• _Data supplied_:
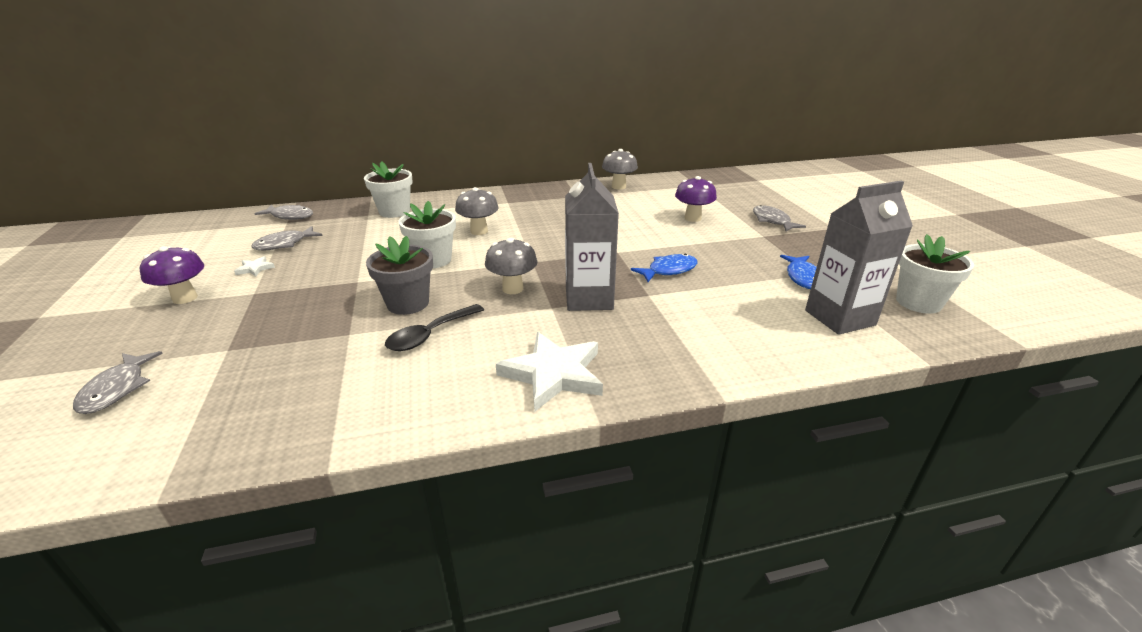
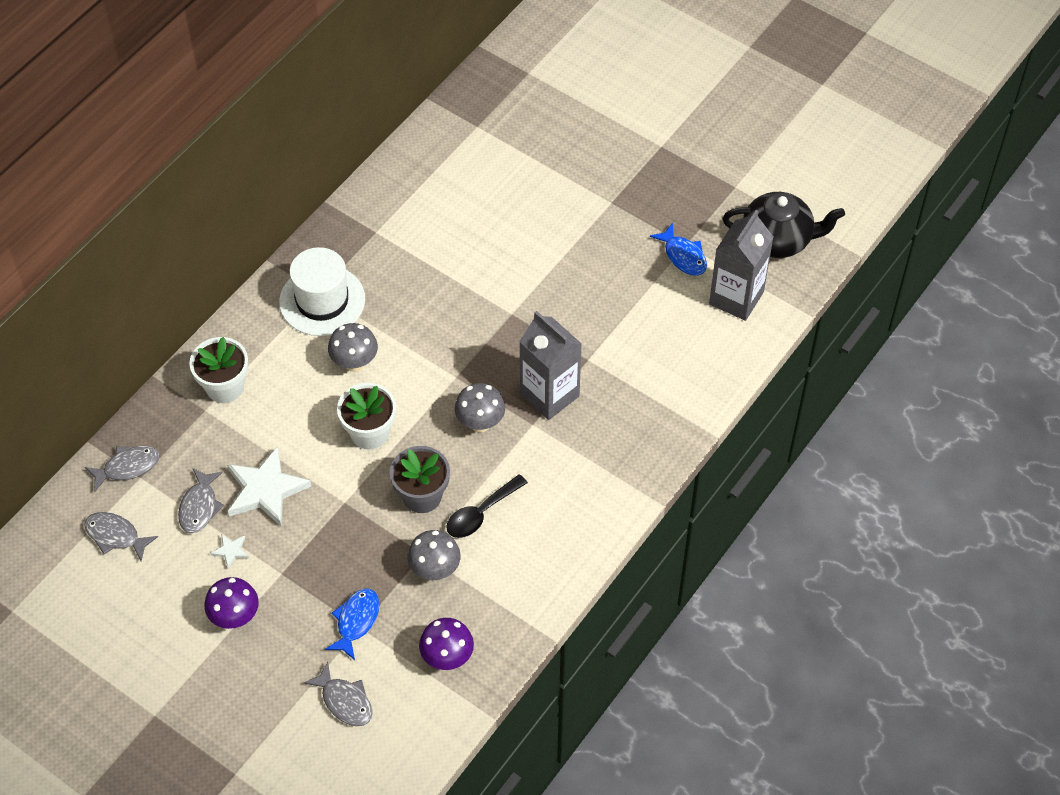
camera: 40 degrees left, 25 degrees up
(430, 335) = (481, 513): black spoon -> black spoon turned 45 degrees clockwise
(504, 205) = (322, 300): none -> white hat
(554, 374) = (601, 488): white star -> white star (265, 489)
(618, 187) = (399, 182): grey mushroom -> grey mushroom (435, 570)
(668, 270) = (576, 315): blue fish -> blue fish (356, 621)
(692, 218) = (527, 207): purple mushroom -> purple mushroom (447, 658)
(772, 221) = (601, 166): grey fish -> grey fish (116, 536)
(918, 302) = (778, 240): white flower pot -> black teapot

• _Work to complete_:
Scan the entries and show every line in which the word "mushroom" is found.

• _Response below_:
(618, 187) = (399, 182): grey mushroom -> grey mushroom (435, 570)
(692, 218) = (527, 207): purple mushroom -> purple mushroom (447, 658)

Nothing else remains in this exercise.